/---

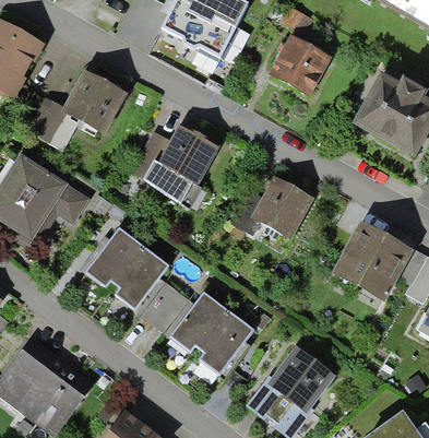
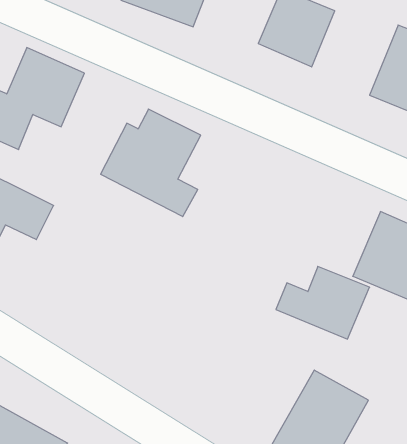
building: [236,176,313,237] -> [276,266,370,339]
building: [84,228,252,375] -> none

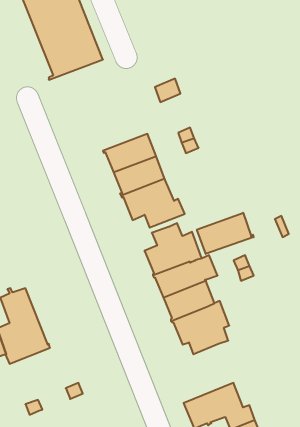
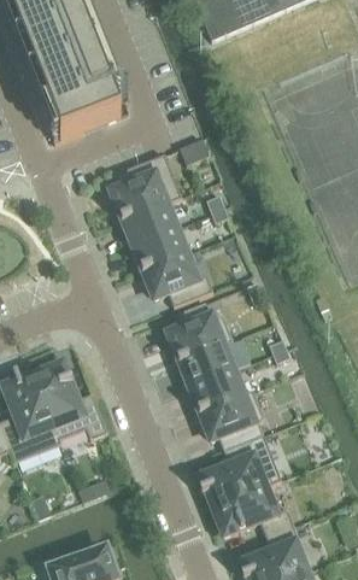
building: none -> [111,154,182,221]
building: [197,213,254,254] -> none
building: none -> [33,364,107,440]
building: none -> [199,435,281,506]

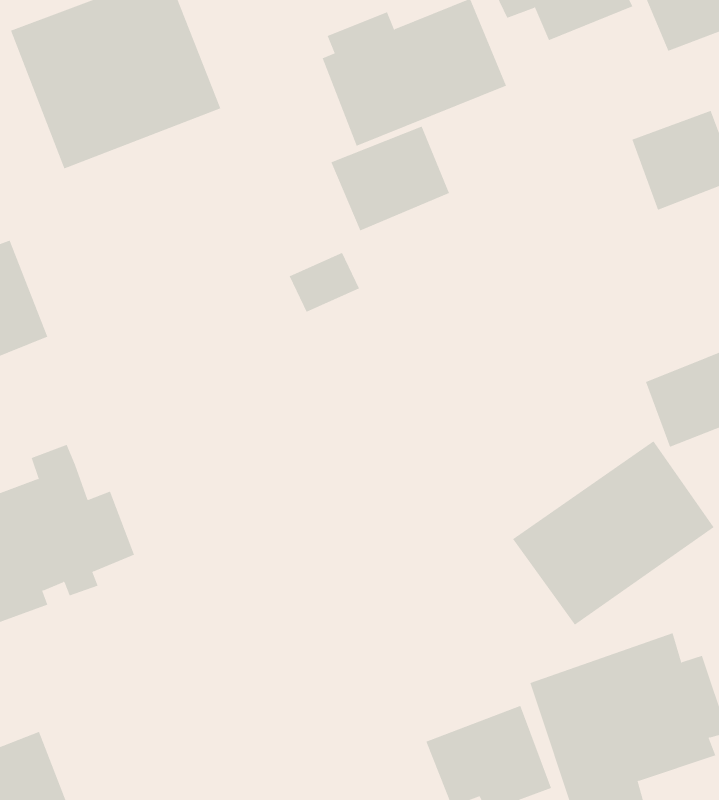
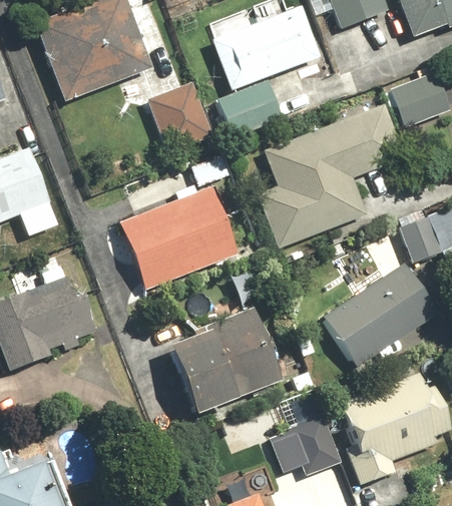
building: none -> [146,82,213,152]
building: none -> [257,104,405,248]
building: none -> [119,187,237,289]
building: none -> [160,309,280,416]

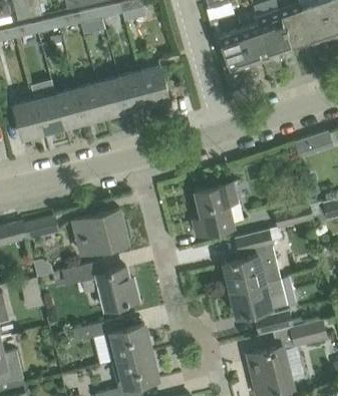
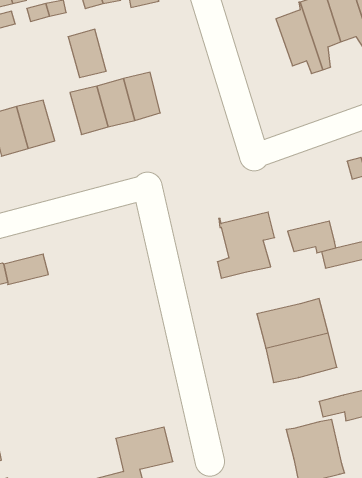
building: [219,30,252,85] -> none
building: [139,66,170,104] -> none
building: [55,88,85,126] -> [68,29,106,78]
building: [73,209,127,254] -> none
building: [235,230,273,255] -> [288,221,336,253]
building: [52,262,138,310] -> none
building: [256,311,292,335] -> none
building: [78,319,150,361] -> none

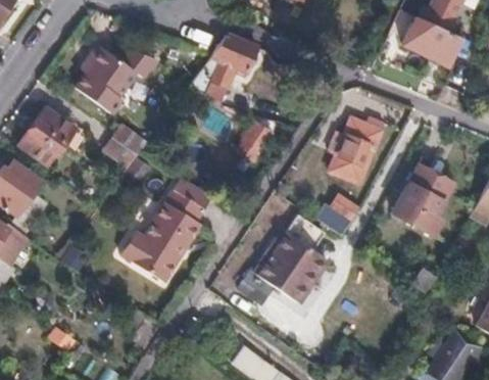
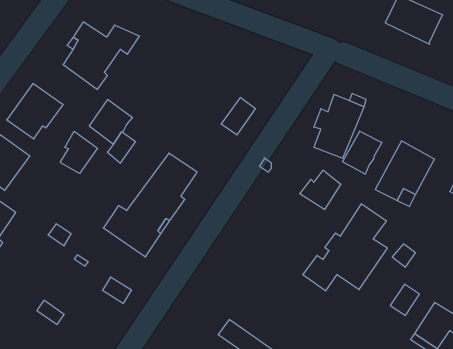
building: [188,35,257,99] -> none
building: none -> [343,131,382,174]
building: none -> [60,131,98,173]
building: [240,218,326,305] -> [303,204,387,291]

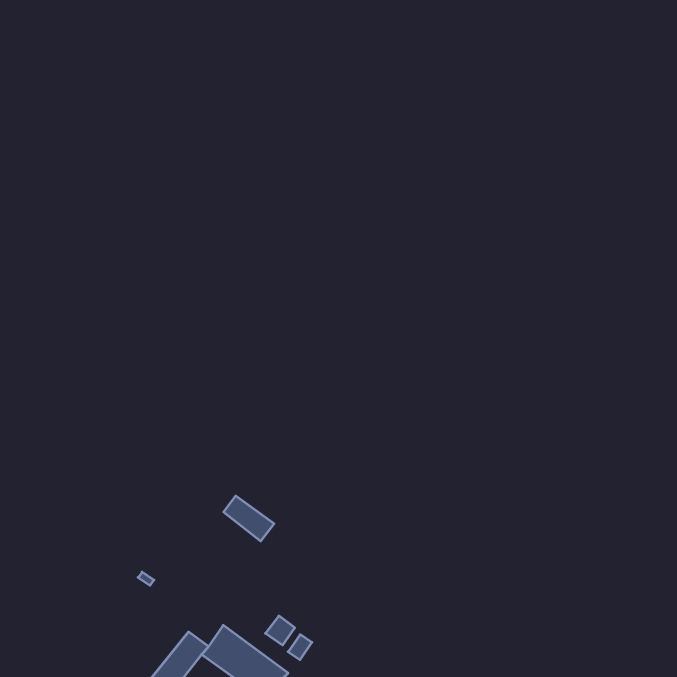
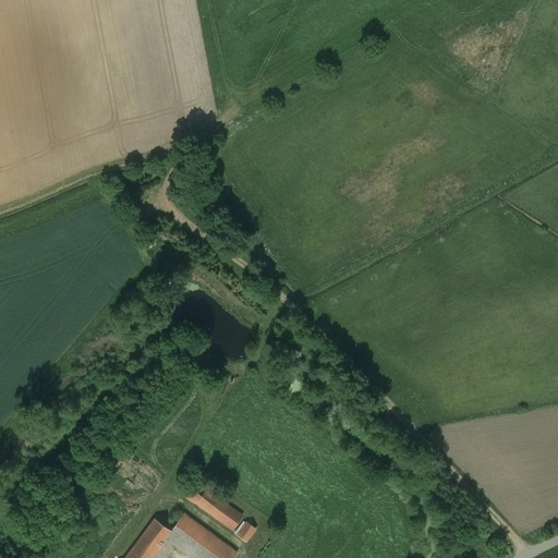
building: [224,496,274,541] -> [189,484,230,521]

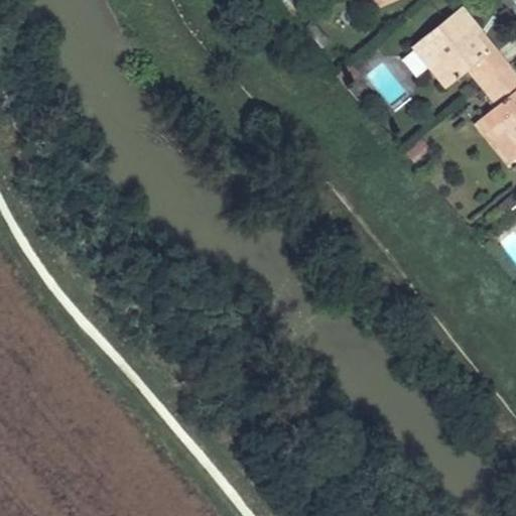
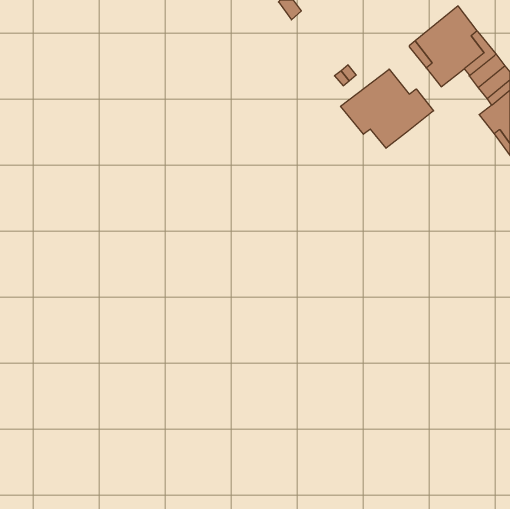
building: none -> [341,69,434,148]

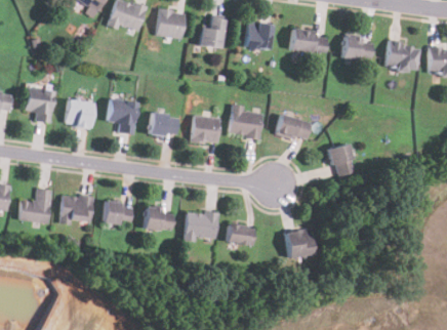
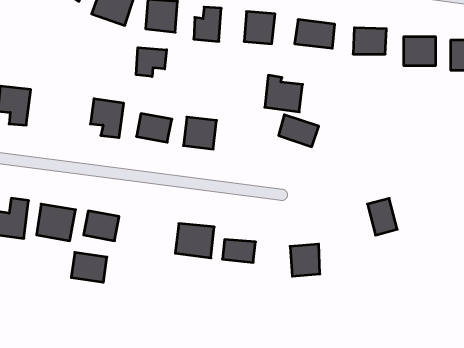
building: none -> [136,48,167,77]
building: [65,98,94,127] -> none
building: [229,105,262,137] -> [265,75,303,112]
building: [328,143,355,176] -> [367,198,397,235]
building: [143,205,174,232] -> [71,252,107,282]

\---

(Task item):
An exact copy of the listing is needed, minus its pictures.

(Response area):
building: [236,176,313,237] -> [276,266,370,339]
building: [84,228,252,375] -> none

building: none -> [111,154,182,221]
building: [197,213,254,254] -> none
building: none -> [33,364,107,440]
building: none -> [199,435,281,506]

building: none -> [146,82,213,152]
building: none -> [257,104,405,248]
building: none -> [119,187,237,289]
building: none -> [160,309,280,416]

building: [219,30,252,85] -> none
building: [139,66,170,104] -> none
building: [55,88,85,126] -> [68,29,106,78]
building: [73,209,127,254] -> none
building: [235,230,273,255] -> [288,221,336,253]
building: [52,262,138,310] -> none
building: [256,311,292,335] -> none
building: [78,319,150,361] -> none

building: [188,35,257,99] -> none
building: none -> [343,131,382,174]
building: none -> [60,131,98,173]
building: [240,218,326,305] -> [303,204,387,291]

building: [224,496,274,541] -> [189,484,230,521]

building: none -> [341,69,434,148]

building: none -> [136,48,167,77]
building: [65,98,94,127] -> none
building: [229,105,262,137] -> [265,75,303,112]
building: [328,143,355,176] -> [367,198,397,235]
building: [143,205,174,232] -> [71,252,107,282]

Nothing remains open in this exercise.